### AIM OF THE TASK
Transcribe the records below exactly, from their first line through the line containing "green padlock: 3 -> 2". Omit every line after it.
--*--
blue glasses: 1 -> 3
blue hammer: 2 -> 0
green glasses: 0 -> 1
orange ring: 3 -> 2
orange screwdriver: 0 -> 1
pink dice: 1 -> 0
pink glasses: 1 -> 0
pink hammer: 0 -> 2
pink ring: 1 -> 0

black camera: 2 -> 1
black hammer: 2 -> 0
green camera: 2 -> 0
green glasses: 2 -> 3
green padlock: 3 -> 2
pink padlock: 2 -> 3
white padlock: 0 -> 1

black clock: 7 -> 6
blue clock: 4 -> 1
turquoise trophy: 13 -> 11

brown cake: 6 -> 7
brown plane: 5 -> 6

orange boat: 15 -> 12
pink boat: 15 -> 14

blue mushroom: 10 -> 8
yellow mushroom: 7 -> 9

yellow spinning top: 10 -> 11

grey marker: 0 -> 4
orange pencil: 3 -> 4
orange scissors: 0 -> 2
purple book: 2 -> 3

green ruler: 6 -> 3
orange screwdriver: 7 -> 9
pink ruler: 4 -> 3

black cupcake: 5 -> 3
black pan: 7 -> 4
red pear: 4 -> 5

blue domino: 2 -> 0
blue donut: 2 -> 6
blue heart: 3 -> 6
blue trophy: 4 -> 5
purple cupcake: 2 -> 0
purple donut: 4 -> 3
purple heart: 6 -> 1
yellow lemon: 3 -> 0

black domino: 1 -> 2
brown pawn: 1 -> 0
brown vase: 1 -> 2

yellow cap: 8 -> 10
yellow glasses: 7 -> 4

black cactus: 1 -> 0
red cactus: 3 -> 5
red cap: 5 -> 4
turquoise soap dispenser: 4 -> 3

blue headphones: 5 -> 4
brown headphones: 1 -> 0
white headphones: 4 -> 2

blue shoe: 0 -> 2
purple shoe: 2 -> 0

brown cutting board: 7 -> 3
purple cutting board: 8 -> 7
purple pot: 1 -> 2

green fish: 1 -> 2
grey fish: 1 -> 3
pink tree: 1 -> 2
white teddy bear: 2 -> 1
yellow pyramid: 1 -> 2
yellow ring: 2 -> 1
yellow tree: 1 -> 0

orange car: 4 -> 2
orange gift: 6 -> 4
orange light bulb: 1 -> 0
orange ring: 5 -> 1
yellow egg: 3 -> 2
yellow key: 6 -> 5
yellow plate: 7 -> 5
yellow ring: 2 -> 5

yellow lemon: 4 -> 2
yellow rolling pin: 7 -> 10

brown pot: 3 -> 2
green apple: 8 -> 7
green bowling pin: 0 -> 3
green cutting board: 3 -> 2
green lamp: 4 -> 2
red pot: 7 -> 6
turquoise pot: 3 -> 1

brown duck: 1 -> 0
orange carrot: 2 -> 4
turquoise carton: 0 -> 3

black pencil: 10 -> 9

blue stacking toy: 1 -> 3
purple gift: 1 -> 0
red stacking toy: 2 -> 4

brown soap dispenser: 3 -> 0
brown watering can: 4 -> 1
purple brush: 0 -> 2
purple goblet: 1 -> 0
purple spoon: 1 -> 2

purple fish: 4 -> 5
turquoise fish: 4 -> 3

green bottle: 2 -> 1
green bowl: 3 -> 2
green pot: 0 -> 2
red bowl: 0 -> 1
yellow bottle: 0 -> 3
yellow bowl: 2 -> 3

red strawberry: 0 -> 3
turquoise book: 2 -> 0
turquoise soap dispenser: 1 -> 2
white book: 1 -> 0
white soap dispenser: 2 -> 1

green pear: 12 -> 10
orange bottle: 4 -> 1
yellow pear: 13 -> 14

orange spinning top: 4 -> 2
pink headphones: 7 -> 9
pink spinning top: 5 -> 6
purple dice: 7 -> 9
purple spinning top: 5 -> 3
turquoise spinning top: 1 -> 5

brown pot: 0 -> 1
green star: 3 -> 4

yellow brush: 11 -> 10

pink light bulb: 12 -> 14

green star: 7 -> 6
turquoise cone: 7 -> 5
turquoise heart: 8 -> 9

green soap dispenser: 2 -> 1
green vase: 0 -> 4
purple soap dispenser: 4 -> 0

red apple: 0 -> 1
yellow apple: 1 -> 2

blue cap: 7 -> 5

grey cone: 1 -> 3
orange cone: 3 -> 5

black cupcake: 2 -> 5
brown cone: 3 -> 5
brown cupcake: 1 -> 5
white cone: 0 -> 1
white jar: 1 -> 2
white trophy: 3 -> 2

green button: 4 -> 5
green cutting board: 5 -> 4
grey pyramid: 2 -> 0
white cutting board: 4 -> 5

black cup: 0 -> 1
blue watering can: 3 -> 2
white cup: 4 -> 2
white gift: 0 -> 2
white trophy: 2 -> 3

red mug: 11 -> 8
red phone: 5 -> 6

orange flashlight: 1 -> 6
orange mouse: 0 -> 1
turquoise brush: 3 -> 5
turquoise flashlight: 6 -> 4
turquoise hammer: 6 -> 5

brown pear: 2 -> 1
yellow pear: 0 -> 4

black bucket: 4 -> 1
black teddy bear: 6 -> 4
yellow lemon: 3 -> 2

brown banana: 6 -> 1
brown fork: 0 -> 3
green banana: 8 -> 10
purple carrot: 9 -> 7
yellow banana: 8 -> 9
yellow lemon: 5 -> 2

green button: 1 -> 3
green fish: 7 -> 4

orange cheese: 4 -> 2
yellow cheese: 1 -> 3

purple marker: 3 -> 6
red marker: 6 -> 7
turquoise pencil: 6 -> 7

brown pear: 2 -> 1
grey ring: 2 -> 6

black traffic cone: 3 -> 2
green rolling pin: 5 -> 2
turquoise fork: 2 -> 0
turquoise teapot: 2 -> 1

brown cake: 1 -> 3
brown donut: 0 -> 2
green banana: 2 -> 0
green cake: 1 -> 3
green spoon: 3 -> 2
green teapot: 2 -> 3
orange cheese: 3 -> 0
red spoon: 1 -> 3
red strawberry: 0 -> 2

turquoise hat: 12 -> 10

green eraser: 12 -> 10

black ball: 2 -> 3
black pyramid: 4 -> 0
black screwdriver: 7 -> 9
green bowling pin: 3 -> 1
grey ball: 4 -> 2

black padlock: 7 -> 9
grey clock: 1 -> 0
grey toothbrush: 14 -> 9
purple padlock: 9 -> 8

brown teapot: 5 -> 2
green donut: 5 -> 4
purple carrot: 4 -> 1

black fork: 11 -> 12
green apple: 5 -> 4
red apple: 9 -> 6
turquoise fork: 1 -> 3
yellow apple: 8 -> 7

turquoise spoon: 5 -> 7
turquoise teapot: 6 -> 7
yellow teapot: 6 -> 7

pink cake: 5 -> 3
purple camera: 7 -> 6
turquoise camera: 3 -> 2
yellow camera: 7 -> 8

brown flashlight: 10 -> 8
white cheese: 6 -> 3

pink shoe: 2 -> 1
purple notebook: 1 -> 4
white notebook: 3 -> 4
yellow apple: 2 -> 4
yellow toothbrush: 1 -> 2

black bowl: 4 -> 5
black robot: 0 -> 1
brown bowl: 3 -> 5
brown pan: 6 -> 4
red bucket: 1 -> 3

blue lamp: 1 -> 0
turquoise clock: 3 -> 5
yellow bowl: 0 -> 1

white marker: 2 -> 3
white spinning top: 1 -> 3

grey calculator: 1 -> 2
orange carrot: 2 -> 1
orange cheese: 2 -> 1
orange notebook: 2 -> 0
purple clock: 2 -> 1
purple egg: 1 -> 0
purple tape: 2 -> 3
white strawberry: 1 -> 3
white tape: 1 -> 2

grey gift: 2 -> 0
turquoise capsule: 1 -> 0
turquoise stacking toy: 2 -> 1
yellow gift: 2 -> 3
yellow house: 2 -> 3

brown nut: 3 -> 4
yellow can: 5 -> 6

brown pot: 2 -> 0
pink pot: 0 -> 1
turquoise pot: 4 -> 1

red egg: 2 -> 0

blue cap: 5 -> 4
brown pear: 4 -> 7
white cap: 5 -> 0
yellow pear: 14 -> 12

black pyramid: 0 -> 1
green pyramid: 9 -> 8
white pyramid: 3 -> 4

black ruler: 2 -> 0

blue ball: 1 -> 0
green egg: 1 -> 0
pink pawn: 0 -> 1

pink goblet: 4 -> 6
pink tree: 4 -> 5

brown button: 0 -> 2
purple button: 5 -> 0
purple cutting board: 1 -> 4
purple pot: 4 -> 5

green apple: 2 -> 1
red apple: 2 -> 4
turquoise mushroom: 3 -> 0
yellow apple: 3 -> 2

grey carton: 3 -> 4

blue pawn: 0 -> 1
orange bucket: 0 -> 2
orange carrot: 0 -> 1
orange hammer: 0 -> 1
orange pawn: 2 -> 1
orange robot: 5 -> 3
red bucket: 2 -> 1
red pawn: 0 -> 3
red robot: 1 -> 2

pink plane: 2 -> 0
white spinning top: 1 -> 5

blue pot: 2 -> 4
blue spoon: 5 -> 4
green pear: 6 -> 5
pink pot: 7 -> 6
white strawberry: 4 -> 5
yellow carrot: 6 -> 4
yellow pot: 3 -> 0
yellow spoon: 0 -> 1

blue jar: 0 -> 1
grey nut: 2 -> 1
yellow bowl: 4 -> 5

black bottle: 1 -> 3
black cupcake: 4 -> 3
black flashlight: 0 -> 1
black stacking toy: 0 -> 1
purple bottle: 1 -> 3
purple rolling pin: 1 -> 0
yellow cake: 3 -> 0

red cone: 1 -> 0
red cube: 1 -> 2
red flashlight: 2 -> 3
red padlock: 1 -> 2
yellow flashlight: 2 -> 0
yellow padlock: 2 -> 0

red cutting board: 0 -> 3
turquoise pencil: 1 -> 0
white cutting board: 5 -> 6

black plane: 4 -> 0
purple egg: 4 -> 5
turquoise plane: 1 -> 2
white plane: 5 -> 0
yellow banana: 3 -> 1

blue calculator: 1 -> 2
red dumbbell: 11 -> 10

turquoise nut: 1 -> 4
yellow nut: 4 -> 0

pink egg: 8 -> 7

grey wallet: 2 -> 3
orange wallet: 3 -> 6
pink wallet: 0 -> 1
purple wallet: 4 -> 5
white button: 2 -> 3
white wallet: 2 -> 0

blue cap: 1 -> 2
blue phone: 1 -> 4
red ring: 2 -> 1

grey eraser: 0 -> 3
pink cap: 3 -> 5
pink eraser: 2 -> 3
--*--
### SOLUTION
blue glasses: 1 -> 3
blue hammer: 2 -> 0
green glasses: 0 -> 1
orange ring: 3 -> 2
orange screwdriver: 0 -> 1
pink dice: 1 -> 0
pink glasses: 1 -> 0
pink hammer: 0 -> 2
pink ring: 1 -> 0

black camera: 2 -> 1
black hammer: 2 -> 0
green camera: 2 -> 0
green glasses: 2 -> 3
green padlock: 3 -> 2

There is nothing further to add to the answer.